## What to work on
Copy every line of the entries below character for character, leaving out the picture lines.

Collected data entries:

────────────────

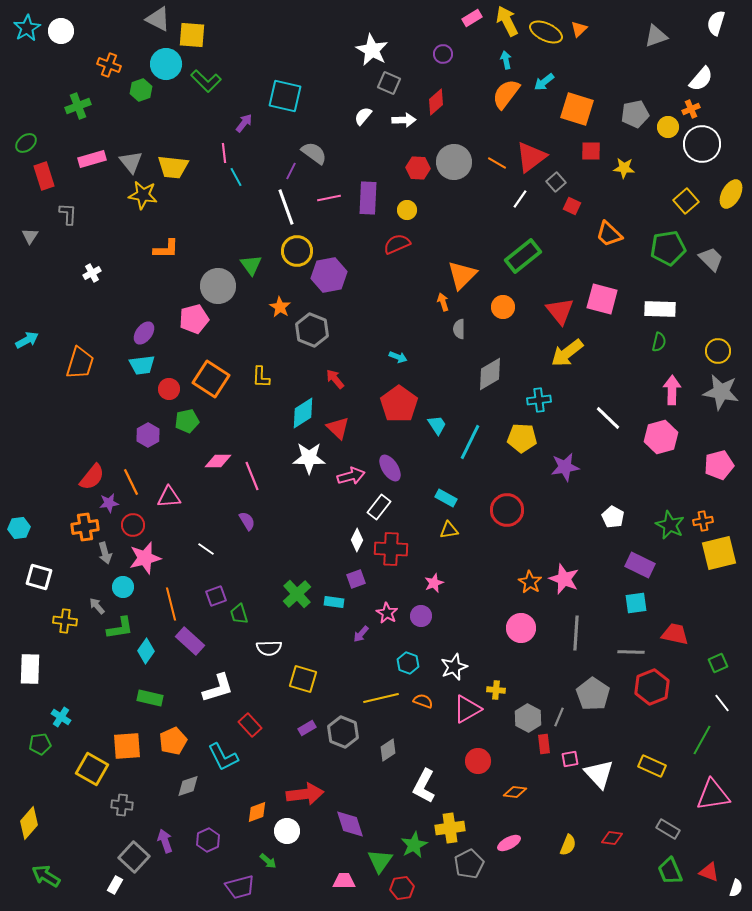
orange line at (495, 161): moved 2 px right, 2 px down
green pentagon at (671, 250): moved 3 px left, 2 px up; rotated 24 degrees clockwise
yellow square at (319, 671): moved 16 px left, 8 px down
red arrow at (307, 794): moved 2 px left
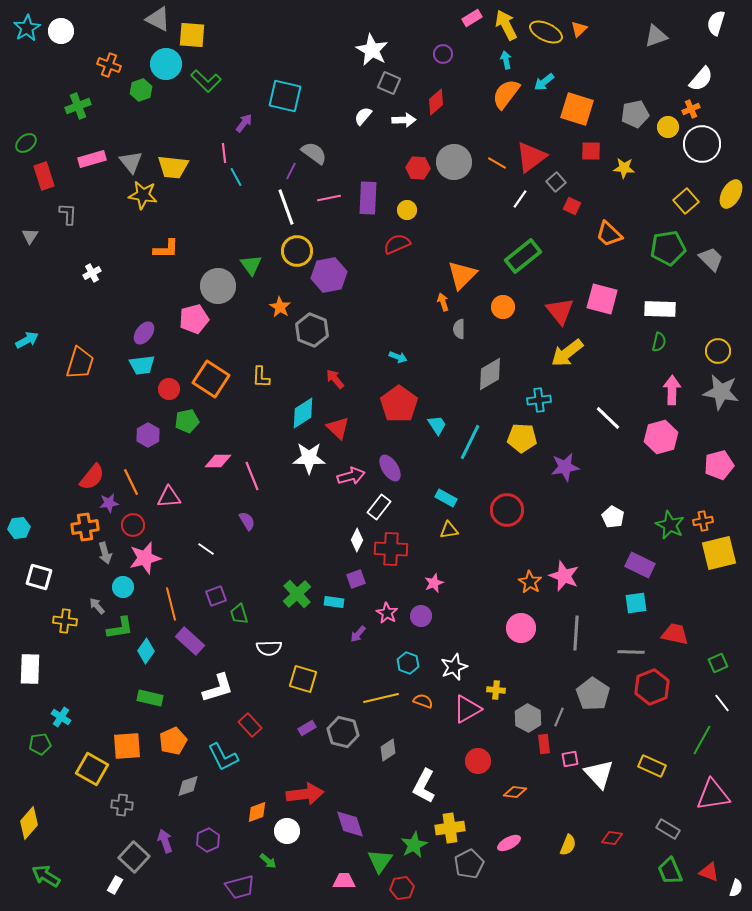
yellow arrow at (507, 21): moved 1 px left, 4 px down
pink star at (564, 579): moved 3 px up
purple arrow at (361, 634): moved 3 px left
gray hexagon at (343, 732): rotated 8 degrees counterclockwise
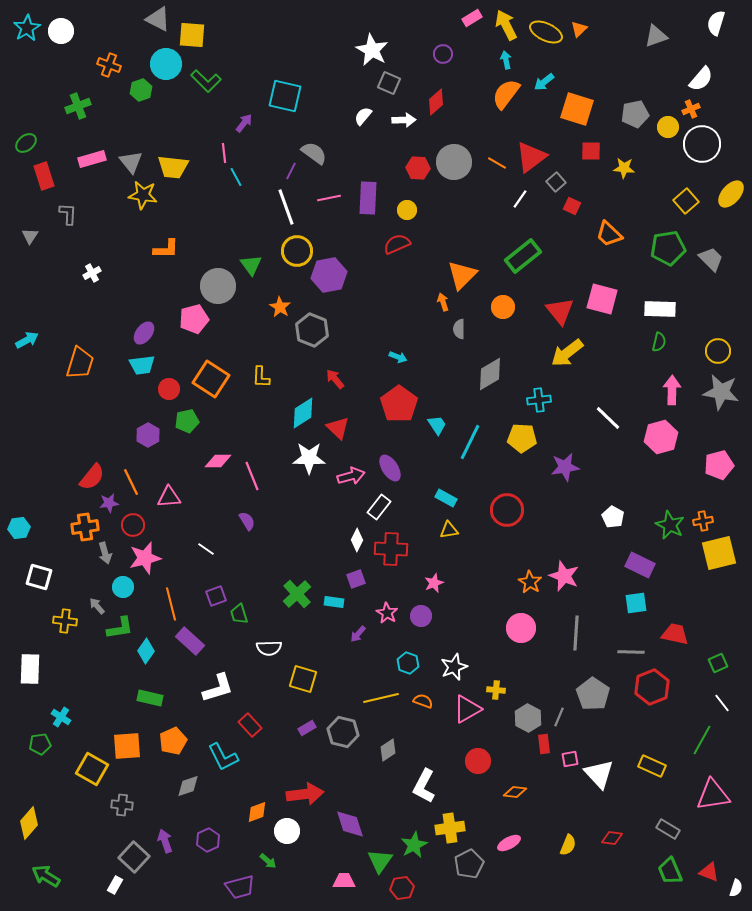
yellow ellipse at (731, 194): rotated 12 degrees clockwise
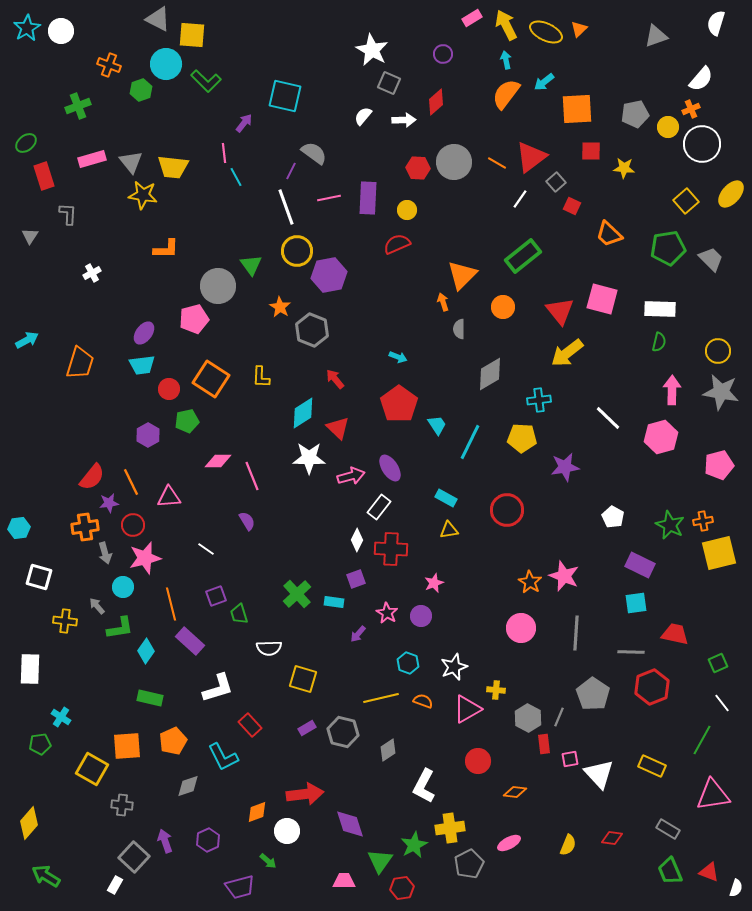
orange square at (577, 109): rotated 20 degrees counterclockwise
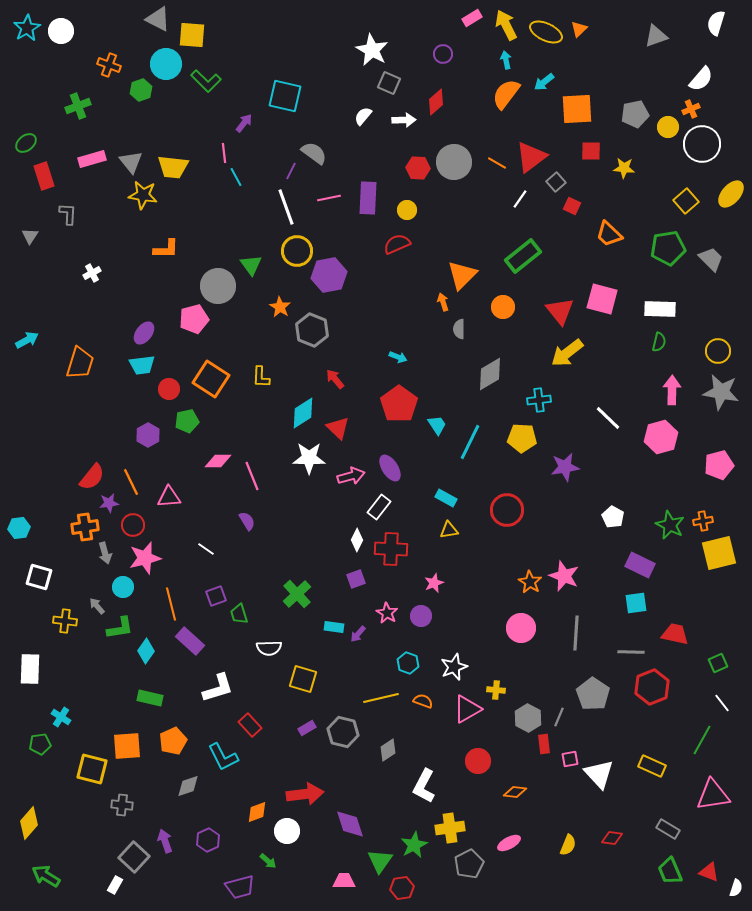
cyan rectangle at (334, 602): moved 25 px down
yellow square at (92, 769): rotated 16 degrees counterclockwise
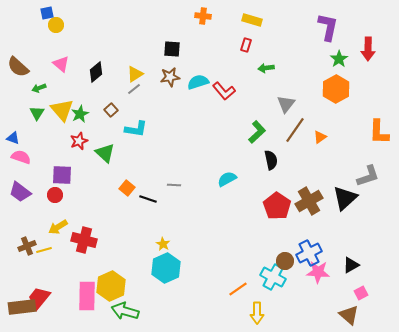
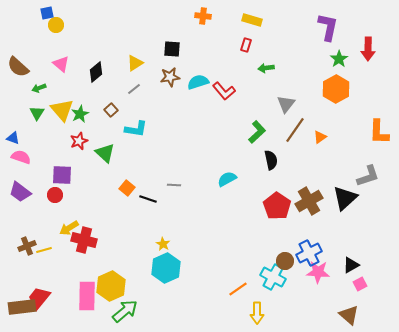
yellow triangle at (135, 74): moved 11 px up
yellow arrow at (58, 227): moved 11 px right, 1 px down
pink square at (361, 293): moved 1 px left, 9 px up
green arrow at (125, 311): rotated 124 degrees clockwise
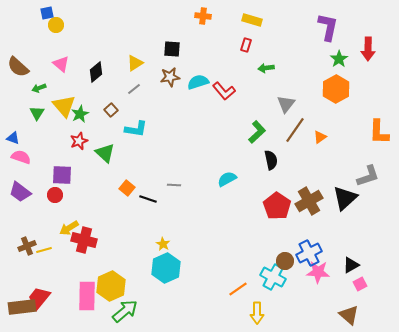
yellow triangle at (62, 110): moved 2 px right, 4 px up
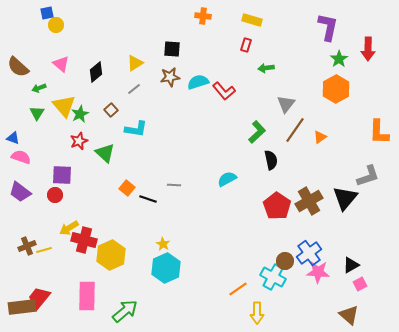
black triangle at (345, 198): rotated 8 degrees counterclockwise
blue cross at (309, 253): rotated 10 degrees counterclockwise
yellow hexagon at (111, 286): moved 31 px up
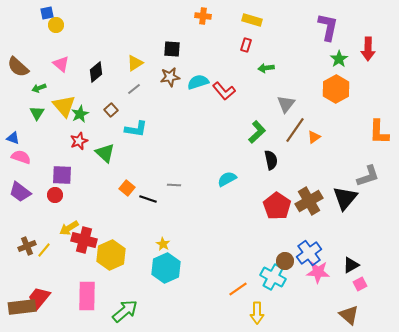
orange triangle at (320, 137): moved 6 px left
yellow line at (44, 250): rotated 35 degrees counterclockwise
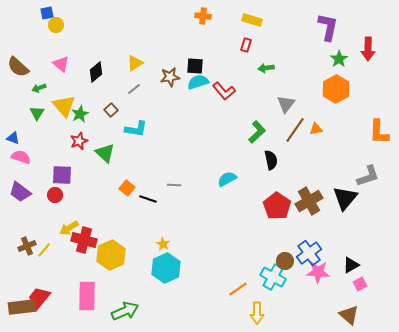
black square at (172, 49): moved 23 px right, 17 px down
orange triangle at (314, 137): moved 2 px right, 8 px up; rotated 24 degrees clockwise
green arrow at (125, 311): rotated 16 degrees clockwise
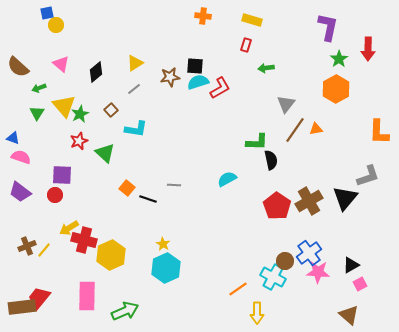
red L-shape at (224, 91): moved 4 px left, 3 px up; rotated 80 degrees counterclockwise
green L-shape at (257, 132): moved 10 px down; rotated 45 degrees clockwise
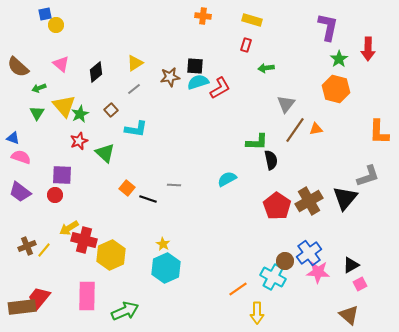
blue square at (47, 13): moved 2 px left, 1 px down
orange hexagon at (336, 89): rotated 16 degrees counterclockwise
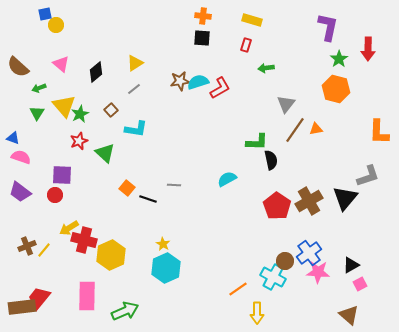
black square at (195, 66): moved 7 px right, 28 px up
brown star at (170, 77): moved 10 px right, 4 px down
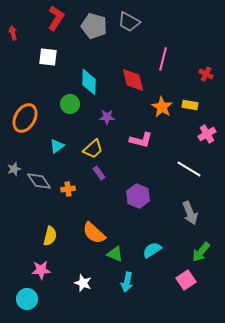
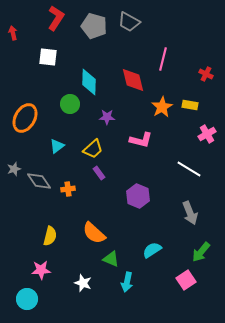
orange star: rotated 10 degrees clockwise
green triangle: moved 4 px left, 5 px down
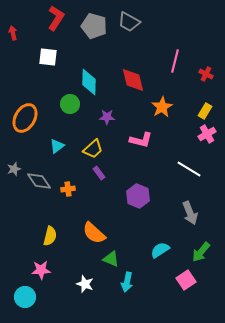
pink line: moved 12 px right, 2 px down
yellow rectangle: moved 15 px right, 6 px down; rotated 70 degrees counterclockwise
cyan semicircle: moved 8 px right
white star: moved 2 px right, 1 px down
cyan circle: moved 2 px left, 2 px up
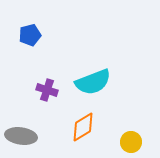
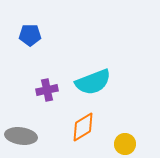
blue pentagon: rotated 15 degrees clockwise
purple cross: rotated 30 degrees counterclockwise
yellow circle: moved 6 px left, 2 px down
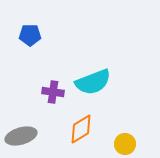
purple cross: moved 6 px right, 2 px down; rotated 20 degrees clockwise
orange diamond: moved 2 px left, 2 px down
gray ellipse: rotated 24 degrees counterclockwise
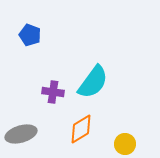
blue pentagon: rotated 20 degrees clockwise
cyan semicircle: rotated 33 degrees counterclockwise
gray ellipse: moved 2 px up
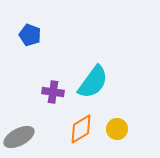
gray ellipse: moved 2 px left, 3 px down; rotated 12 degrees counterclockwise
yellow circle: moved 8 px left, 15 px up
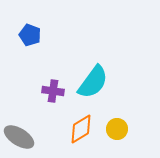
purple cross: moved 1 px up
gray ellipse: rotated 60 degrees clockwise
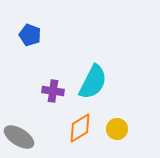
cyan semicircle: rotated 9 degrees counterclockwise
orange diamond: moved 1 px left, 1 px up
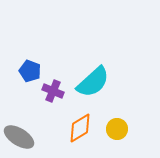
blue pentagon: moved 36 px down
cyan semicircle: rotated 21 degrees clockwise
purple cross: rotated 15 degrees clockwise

────────────────

## Problem solution
orange line at (495, 161): moved 2 px right, 2 px down
green pentagon at (671, 250): moved 3 px left, 2 px up; rotated 24 degrees clockwise
yellow square at (319, 671): moved 16 px left, 8 px down
red arrow at (307, 794): moved 2 px left
yellow arrow at (507, 21): moved 1 px left, 4 px down
pink star at (564, 579): moved 3 px up
purple arrow at (361, 634): moved 3 px left
gray hexagon at (343, 732): rotated 8 degrees counterclockwise
yellow ellipse at (731, 194): rotated 12 degrees clockwise
orange square at (577, 109): rotated 20 degrees counterclockwise
cyan rectangle at (334, 602): moved 25 px down
yellow square at (92, 769): rotated 16 degrees counterclockwise
yellow triangle at (135, 74): moved 11 px up
yellow arrow at (58, 227): moved 11 px right, 1 px down
pink square at (361, 293): moved 1 px left, 9 px up
green arrow at (125, 311): rotated 124 degrees clockwise
yellow triangle at (62, 110): moved 2 px right, 4 px up
black triangle at (345, 198): rotated 8 degrees counterclockwise
blue cross at (309, 253): rotated 10 degrees counterclockwise
yellow hexagon at (111, 286): moved 31 px up
orange triangle at (320, 137): moved 6 px left
yellow line at (44, 250): rotated 35 degrees counterclockwise
black square at (172, 49): moved 23 px right, 17 px down
orange triangle at (314, 137): moved 2 px right, 8 px up; rotated 24 degrees clockwise
green arrow at (125, 311): rotated 16 degrees clockwise
red L-shape at (224, 91): moved 4 px left, 3 px up; rotated 80 degrees counterclockwise
green L-shape at (257, 132): moved 10 px down; rotated 45 degrees clockwise
blue square at (47, 13): moved 2 px left, 1 px down
orange hexagon at (336, 89): rotated 16 degrees counterclockwise
black square at (195, 66): moved 7 px right, 28 px up
brown star at (170, 77): moved 10 px right, 4 px down
orange star: rotated 10 degrees clockwise
green triangle: moved 4 px left, 5 px down
pink line: moved 12 px right, 2 px down
yellow rectangle: moved 15 px right, 6 px down; rotated 70 degrees counterclockwise
cyan semicircle: moved 8 px right
white star: moved 2 px right, 1 px down
cyan circle: moved 2 px left, 2 px up
blue pentagon: rotated 15 degrees clockwise
purple cross: rotated 30 degrees counterclockwise
yellow circle: moved 6 px left, 2 px down
purple cross: moved 6 px right, 2 px down; rotated 20 degrees clockwise
orange diamond: moved 2 px left, 2 px down
gray ellipse: rotated 24 degrees counterclockwise
blue pentagon: rotated 20 degrees clockwise
cyan semicircle: rotated 33 degrees counterclockwise
gray ellipse: moved 2 px up
gray ellipse: moved 2 px left, 3 px down; rotated 12 degrees counterclockwise
yellow circle: moved 8 px left, 15 px up
purple cross: moved 1 px up
gray ellipse: rotated 60 degrees clockwise
cyan semicircle: rotated 9 degrees counterclockwise
orange diamond: moved 1 px left, 1 px up
blue pentagon: moved 36 px down
cyan semicircle: rotated 21 degrees clockwise
purple cross: rotated 15 degrees clockwise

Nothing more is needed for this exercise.